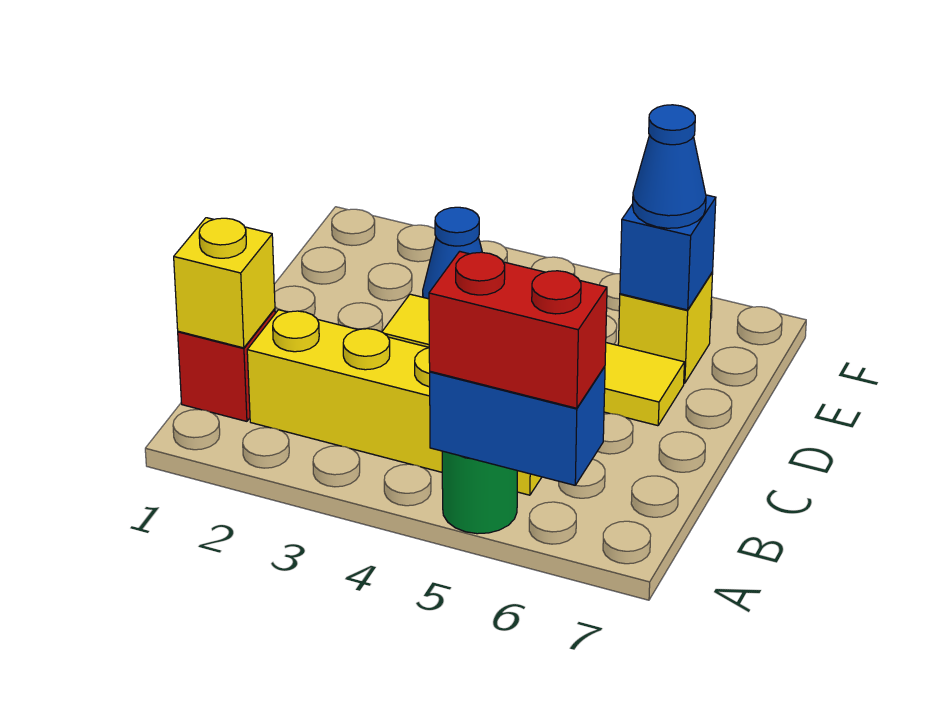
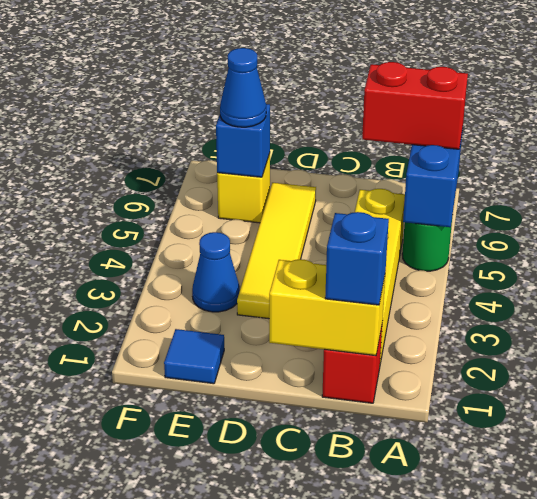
red brick A5:A6 level 3 -> red brick A6:B6 level 3
yellow brick B1 level 2 -> yellow brick B1:C1 level 2
none -> blue brick B1 level 3
none -> blue tile E1 level 1

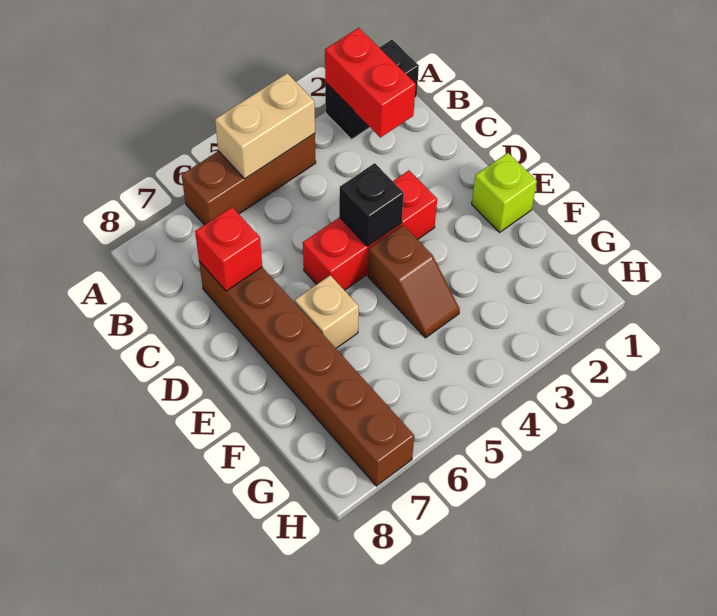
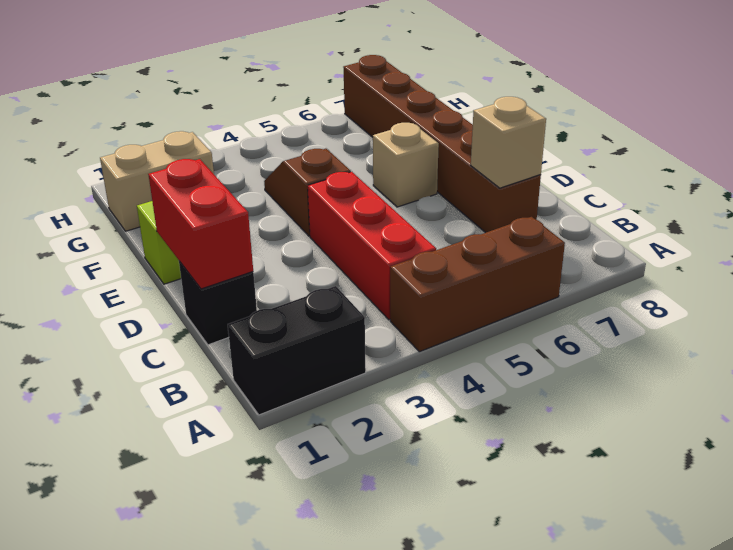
red brick A2:B2 level 2 -> red brick C1:D1 level 2
tan brick A4:A5 level 2 -> tan brick G1:G2 level 1
red brick C7 level 2 -> tan brick C7 level 2
red brick D3:D5 level 1 -> red brick B4:D4 level 1
black brick D4 level 2 -> black brick C1 level 1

========

What is being asked |
Should a record include a picture, omit it from your copy and return the rest unchanged.

Answer to the exercise |
red brick A5:A6 level 3 -> red brick A6:B6 level 3
yellow brick B1 level 2 -> yellow brick B1:C1 level 2
none -> blue brick B1 level 3
none -> blue tile E1 level 1

red brick A2:B2 level 2 -> red brick C1:D1 level 2
tan brick A4:A5 level 2 -> tan brick G1:G2 level 1
red brick C7 level 2 -> tan brick C7 level 2
red brick D3:D5 level 1 -> red brick B4:D4 level 1
black brick D4 level 2 -> black brick C1 level 1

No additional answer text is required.